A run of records
- - - -

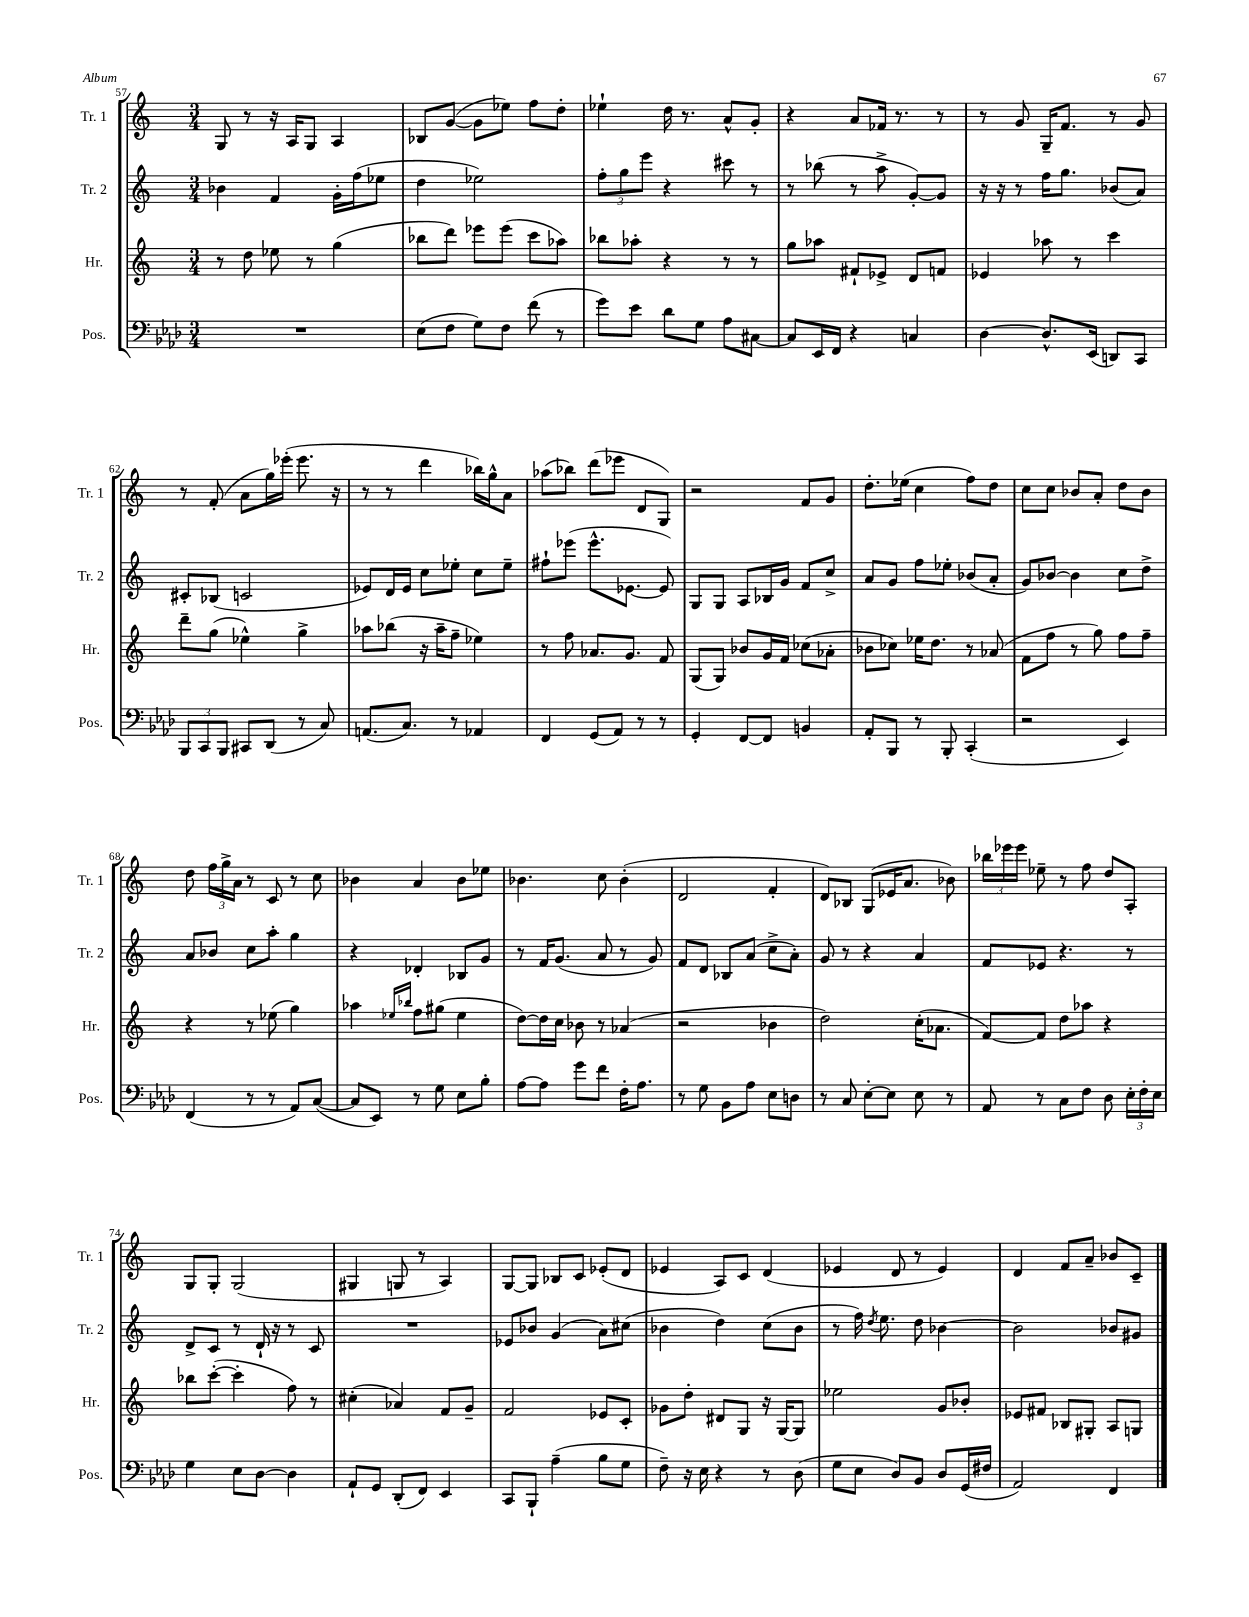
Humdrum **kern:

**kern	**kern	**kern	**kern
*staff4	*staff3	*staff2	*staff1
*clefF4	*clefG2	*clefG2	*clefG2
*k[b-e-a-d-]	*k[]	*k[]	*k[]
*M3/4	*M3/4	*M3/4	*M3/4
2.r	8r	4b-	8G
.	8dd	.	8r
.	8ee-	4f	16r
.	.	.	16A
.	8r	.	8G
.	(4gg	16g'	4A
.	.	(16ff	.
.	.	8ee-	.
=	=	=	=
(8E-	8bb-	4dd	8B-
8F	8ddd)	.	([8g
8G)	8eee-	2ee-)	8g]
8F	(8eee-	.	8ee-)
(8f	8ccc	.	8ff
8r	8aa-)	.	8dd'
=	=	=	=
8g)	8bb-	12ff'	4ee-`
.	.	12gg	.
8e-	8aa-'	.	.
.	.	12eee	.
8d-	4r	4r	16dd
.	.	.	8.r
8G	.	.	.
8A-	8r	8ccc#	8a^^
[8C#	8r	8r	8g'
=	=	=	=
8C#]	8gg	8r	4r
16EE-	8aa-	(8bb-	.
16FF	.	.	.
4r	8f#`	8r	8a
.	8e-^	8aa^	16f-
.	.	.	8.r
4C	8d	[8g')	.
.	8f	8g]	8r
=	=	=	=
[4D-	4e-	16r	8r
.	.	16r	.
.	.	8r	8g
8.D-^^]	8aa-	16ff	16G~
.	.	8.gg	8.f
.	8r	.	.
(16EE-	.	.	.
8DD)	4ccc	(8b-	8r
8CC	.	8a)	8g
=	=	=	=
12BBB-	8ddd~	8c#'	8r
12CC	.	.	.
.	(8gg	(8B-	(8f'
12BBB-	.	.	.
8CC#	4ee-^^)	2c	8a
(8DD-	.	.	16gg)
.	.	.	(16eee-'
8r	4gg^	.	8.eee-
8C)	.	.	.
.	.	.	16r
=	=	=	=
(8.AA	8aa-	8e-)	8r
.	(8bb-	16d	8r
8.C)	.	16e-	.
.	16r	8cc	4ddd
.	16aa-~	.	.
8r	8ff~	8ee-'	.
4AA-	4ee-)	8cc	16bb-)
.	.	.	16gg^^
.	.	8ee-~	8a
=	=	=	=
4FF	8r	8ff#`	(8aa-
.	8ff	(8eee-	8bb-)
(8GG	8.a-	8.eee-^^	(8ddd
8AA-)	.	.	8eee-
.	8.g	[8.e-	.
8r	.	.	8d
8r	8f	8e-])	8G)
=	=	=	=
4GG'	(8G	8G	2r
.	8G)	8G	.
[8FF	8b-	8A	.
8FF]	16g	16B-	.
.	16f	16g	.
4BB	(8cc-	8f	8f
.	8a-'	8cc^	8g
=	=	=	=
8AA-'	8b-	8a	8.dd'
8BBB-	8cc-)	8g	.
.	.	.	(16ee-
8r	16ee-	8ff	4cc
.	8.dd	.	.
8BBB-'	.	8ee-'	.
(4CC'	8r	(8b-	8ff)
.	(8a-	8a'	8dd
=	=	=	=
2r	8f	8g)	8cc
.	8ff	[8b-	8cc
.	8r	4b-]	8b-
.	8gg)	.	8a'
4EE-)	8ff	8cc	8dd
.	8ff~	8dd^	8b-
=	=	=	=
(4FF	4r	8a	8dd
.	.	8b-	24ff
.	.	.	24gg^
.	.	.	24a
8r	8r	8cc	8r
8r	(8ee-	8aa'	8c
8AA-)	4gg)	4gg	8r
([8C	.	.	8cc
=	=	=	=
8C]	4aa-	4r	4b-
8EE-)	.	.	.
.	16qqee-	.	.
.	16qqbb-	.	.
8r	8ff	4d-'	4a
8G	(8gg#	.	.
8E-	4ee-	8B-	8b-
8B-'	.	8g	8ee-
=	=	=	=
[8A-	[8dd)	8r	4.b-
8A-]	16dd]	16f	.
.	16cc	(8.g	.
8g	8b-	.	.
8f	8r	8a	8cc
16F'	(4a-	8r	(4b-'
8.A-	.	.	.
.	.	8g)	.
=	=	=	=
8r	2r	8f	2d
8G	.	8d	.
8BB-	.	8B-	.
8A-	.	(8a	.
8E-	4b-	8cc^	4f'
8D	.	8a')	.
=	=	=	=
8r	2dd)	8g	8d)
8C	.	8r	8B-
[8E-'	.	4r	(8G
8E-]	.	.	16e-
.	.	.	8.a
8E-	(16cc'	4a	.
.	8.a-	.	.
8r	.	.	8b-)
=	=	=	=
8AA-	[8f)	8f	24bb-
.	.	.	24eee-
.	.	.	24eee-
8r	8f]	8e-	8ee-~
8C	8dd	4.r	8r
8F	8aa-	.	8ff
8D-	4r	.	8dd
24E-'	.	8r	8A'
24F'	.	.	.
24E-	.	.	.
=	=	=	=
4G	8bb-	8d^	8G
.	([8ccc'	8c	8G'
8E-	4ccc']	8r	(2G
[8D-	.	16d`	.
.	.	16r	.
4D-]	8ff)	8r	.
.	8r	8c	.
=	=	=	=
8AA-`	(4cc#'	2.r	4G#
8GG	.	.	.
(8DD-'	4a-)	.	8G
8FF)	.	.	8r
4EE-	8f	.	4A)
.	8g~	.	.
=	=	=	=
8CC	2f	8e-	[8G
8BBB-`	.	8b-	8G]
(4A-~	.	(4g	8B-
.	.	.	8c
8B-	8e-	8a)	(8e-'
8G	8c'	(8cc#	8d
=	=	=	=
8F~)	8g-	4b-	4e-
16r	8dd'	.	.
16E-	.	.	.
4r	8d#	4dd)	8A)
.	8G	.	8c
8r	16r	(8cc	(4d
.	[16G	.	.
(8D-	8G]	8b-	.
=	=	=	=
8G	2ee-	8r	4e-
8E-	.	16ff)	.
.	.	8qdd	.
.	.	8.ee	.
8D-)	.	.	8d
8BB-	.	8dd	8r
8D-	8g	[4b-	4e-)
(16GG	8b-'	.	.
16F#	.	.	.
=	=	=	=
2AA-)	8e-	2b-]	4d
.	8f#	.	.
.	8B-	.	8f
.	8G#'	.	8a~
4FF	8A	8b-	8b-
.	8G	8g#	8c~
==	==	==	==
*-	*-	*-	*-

- - - -

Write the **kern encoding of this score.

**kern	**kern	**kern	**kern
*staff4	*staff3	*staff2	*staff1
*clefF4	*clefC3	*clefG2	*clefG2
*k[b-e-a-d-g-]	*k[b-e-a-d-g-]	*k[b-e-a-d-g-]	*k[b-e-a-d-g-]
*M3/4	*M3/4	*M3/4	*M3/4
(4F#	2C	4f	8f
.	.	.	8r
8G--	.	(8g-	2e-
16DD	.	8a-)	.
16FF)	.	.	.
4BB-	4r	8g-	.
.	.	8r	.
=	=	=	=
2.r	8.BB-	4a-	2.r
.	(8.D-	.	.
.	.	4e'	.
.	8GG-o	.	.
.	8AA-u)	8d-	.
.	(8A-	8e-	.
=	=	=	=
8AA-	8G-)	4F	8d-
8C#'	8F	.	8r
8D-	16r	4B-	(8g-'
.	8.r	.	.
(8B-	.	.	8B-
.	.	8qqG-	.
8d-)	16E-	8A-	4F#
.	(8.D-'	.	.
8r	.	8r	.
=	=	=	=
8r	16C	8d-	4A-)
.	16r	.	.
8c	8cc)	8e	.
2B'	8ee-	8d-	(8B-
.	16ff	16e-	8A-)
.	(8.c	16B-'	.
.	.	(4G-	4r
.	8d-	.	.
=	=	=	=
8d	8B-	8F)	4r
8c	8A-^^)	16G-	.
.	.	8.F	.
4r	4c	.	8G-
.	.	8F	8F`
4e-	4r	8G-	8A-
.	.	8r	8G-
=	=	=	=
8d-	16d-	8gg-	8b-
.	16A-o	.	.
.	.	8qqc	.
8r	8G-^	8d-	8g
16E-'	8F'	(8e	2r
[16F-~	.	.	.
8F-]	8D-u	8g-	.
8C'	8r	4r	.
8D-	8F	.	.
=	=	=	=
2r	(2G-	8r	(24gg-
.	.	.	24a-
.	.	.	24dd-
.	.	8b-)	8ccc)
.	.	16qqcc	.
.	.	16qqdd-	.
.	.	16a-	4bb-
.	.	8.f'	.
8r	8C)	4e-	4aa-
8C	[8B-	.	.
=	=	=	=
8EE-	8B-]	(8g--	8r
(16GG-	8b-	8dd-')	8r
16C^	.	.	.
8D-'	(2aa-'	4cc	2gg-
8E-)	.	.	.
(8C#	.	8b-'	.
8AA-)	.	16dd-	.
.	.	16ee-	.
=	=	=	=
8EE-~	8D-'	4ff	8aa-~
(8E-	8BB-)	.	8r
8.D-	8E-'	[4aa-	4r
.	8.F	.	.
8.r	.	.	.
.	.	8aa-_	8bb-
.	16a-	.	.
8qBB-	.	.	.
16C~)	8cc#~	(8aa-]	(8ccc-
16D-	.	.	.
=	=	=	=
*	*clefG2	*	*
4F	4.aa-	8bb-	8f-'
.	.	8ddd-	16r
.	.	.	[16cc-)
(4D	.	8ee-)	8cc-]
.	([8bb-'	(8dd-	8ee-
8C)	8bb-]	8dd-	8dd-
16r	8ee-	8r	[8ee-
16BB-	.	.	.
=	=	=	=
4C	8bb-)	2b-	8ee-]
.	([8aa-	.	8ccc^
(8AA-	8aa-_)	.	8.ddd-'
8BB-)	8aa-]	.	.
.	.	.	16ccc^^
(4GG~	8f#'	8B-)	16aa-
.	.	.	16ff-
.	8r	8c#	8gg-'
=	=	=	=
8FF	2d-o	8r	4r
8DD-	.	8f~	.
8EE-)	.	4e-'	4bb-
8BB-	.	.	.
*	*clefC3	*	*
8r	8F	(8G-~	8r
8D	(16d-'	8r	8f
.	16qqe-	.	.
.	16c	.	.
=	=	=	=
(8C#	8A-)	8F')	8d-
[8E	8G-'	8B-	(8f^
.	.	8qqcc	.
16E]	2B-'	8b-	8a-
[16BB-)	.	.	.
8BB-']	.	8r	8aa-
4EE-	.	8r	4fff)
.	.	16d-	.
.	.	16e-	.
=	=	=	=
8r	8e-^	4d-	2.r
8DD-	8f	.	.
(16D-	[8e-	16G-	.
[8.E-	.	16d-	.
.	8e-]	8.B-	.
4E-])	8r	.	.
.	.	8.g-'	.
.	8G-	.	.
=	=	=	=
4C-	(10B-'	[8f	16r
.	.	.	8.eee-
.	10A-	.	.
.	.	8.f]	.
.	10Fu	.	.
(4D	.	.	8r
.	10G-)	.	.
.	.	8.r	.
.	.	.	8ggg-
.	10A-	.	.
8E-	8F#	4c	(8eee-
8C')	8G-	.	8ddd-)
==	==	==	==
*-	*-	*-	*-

- - - -

Direction>
Pick out each line in the entries above that contains the string "kern", and copy those lines in full.

Reply to the exercise>
Humdrum **kern:
**kern	**kern	**kern	**kern
Write the **kern encoding of this score.
**kern	**kern	**kern	**kern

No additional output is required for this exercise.